**WHAT IS REQUIRED:** With the pictures removed, write out the data below exactly.
------ PROVIDED RECORDS ------
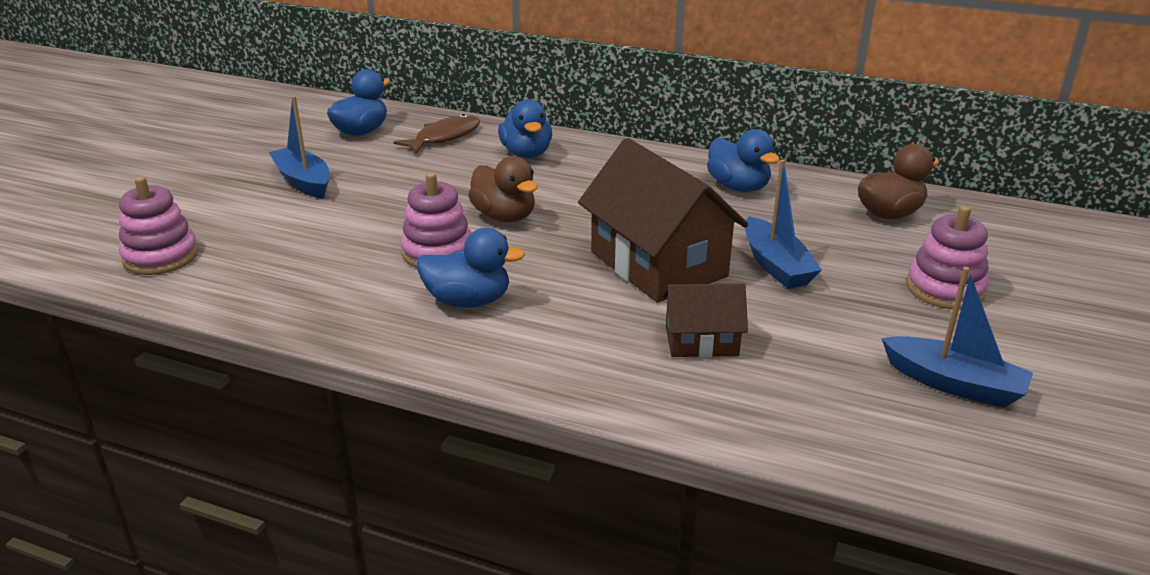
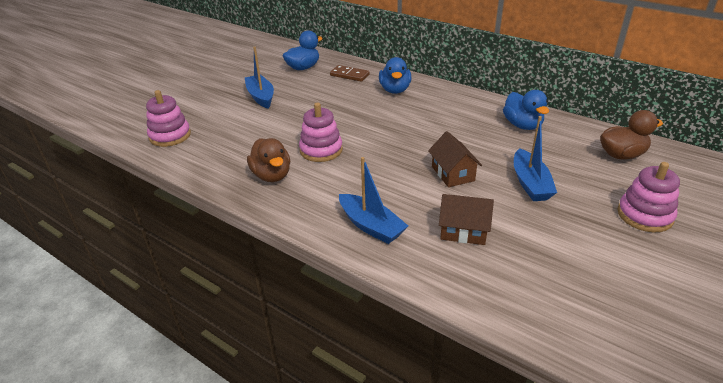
camera: 15 degrees right, 5 degrees up
(444, 137) = (349, 75): brown fish -> brown domino
(468, 301) = (328, 184): blue duck -> none
(504, 217) = (368, 131): brown duck -> brown duck (272, 175)
(658, 264) = (453, 173): brown house -> brown house, size x0.52
(953, 384) = (629, 287): blue boat -> blue boat (371, 226)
------
**RESULT OF THE EXERCISE:**
camera: 15 degrees right, 5 degrees up
(444, 137) = (349, 75): brown fish -> brown domino
(468, 301) = (328, 184): blue duck -> none
(504, 217) = (368, 131): brown duck -> brown duck (272, 175)
(658, 264) = (453, 173): brown house -> brown house, size x0.52
(953, 384) = (629, 287): blue boat -> blue boat (371, 226)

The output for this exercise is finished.